(WHAT YOU NEED TO DO)
Pull out every line in the listing below that contains the string "kern", copying each one in full. Case counts.

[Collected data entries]

*-*-*

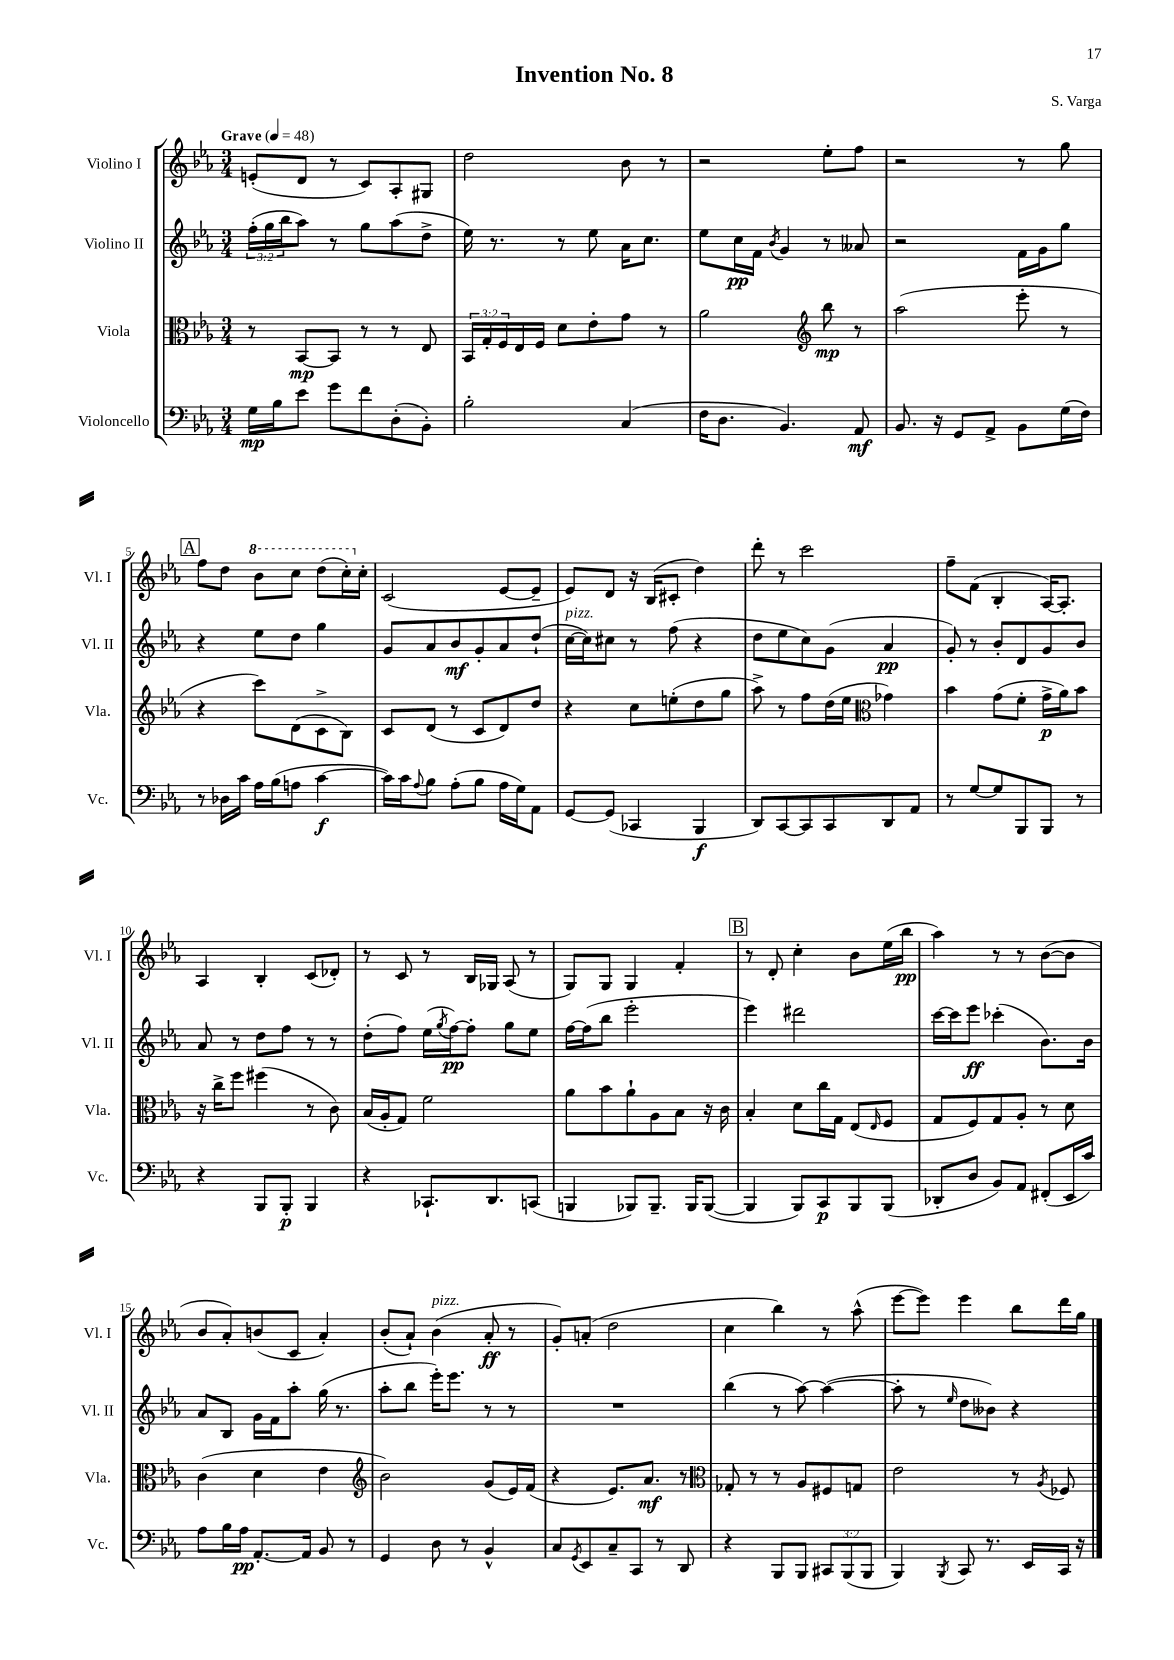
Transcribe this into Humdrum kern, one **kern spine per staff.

**kern	**kern	**kern	**kern
*staff4	*staff3	*staff2	*staff1
*clefF4	*clefC3	*clefG2	*clefG2
*k[b-e-a-]	*k[b-e-a-]	*k[b-e-a-]	*k[b-e-a-]
*M3/4	*M3/4	*M3/4	*M3/4
*MM48	*MM48	*MM48	*MM48
16G	8r	(24ff'	(8e'
.	.	24gg	.
16B-	.	.	.
.	.	24bb-	.
8e-	[8BB-	8aa-)	8d
8g	8BB-]	8r	8r
8f	8r	8gg	8c)
(8D'	8r	(8aa-	8A-'
8BB-')	8E-	8dd^	8G#
=	=	=	=
2B-'	24BB-	16ee-)	2dd
.	24G'	.	.
.	.	8.r	.
.	24F	.	.
.	16E-	.	.
.	16F	.	.
.	8d	8r	.
.	8e-'	8ee-	.
(4C	8g	16a-	8b-
.	.	8.cc	.
.	8r	.	8r
=	=	=	=
16F	2a-	8ee-	2r
8.D	.	.	.
.	.	16cc	.
.	.	16f	.
.	.	8qb-	.
4.BB-)	.	4g	.
*	*clefG2	*	*
.	8bb-	8r	8ee-'
8AA-	8r	8a--	8ff
=	=	=	=
8.BB-	(2aa-	2r	2r
16r	.	.	.
8GG	.	.	.
8AA-^	.	.	.
8BB-	8eee-'	16f	8r
.	.	16g	.
(16G	8r	8gg	8gg
16F)	.	.	.
=	=	=	=
8r	4r	4r	8ff
16D-	.	.	8dd
16c	.	.	.
16A-	8ccc)	8ee-	8bb-
(16B-	.	.	.
8A	(8d	8dd	8ccc
[4c	8c^	4gg	(8ddd
.	8B-)	.	16ccc')
.	.	.	16cc'
=	=	=	=
16c])	8c	8g	(2c
16c	.	.	.
8qqA-	.	.	.
8B-	(8d	8a-	.
(8A-'	8r	8b-	.
8B-	8c	8g'	.
16A-	8d)	8a-	[8e-
16G)	.	.	.
8AA-	8dd	(8dd`	8e-~]
=	=	=	=
[8GG	4r	[16cc	8e-)
.	.	16cc])	.
(8GG]	.	8cc#	8d
4CC-	8cc	8r	16r
.	.	.	(16B-
.	(8ee'	(8ff	8c#'
4BBB-	8dd	4r	4dd)
.	8gg	.	.
=	=	=	=
8DD)	8aa-^)	8dd	8ddd'
[8CC	8r	8ee-	8r
8CC]	8ff	8cc)	2ccc
8CC	(16dd	(8g	.
.	16ee-	.	.
*	*clefC3	*	*
8DD	4g-)	4a-	.
8AA-	.	.	.
=	=	=	=
8r	4b-	8g')	8ff~
[8G	.	8r	(8f
8G]	(8g	8b-'	4B-'
8BBB-	8f'	8d	.
8BBB-	16g^	8g	[16A-)
.	16a-)	.	8.A-']
8r	8b-	8b-	.
=	=	=	=
4r	16r	8a-	4A-
.	16cc^	.	.
.	8ff	8r	.
8BBB-	(4ff#	8dd	4B-'
8BBB-'	.	8ff	.
4BBB-	8r	8r	(8c
.	8c)	8r	8d-')
=	=	=	=
4r	(16B-	(8dd'	8r
.	16A-'	.	.
.	8G)	8ff)	8c
8.CC-`	2f	(16ee-	8r
.	.	8qgg	.
.	.	[16ff)	.
.	.	8ff']	16B-
8.DD	.	.	16G-
.	.	8gg	(8A-
(8CC	.	8ee-	8r
=	=	=	=
4BBB	8a-	[16ff	8G)
.	.	(16ff]	.
.	8b-	8bb-	8G
8BBB-)	8a-`	2eee-'	4G
8.BBB-~	8A-	.	.
.	8B-	.	4f'
16BBB-	.	.	.
([8BBB-	16r	.	.
.	16c	.	.
=	=	=	=
4BBB-]	4B-'	4eee-)	8r
.	.	.	8d'
8BBB-)	8d	2ddd#	4cc'
8CC	16cc	.	.
.	16G	.	.
8BBB-	(8E-	.	8b-
.	16qqE-	.	.
(8BBB-	8F	.	(16ee-
.	.	.	16bb-
=	=	=	=
8DD-'	8G	[16ccc	4aa-)
.	.	16ccc]	.
8D	8F)	8eee-	.
8BB-)	8G	(4ccc-'	8r
8AA-	8A-'	.	8r
(8FF#'	8r	8.b-)	([8b-
16EE-	8d	.	8b-]
16c)	.	16b-	.
=	=	=	=
8A-	(4c	8a-	8b-
16B-	.	8B-	8a-')
16A-	.	.	.
[8.AA-'	4d	16g	(8b
.	.	16f	.
.	.	8aa-'	8c
16AA-]	.	.	.
8BB-	4e-	(16gg	4a-')
.	.	8.r	.
8r	.	.	.
=	=	=	=
*	*clefG2	*	*
4GG	2b-)	8aa-'	(8b-'
.	.	8bb-	8a-`)
8D	.	16eee-')	(4b-
.	.	8.eee-	.
8r	.	.	.
4BB-^^	(8g	8r	8a-'
.	16e-)	8r	8r
.	(16f	.	.
=	=	=	=
8C	4r	2.r	8g')
8qGG	.	.	.
8EE-	.	.	(8a'
8C~	8.e-)	.	2dd
8CC	.	.	.
.	8.a-	.	.
8r	.	.	.
8DD	8r	.	.
=	=	=	=
*	*clefC3	*	*
4r	8G-'	(4bb-	4cc
.	8r	.	.
8BBB-	8r	8r	4bb-)
8BBB-	8A-	[8aa-)	.
12CC#	8F#	(4aa-_	8r
(12BBB-	.	.	.
.	8G	.	(8aa-^^
12BBB-	.	.	.
=	=	=	=
4BBB-)	2e-	8aa-']	[8eee-
.	.	8r	8eee-])
8qBBB-	.	16qqee-	.
8CC	.	8dd	4eee-
8.r	.	8b--)	.
.	8r	4r	8bb-
16EE-	.	.	.
.	8qA-	.	.
16CC	8F-	.	16ddd
16r	.	.	16gg
==	==	==	==
*-	*-	*-	*-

*-*-*

(ANSWER TO THE PROBLEM)
Transcribe this into Humdrum kern, one **kern spine per staff.
**kern	**kern	**kern	**kern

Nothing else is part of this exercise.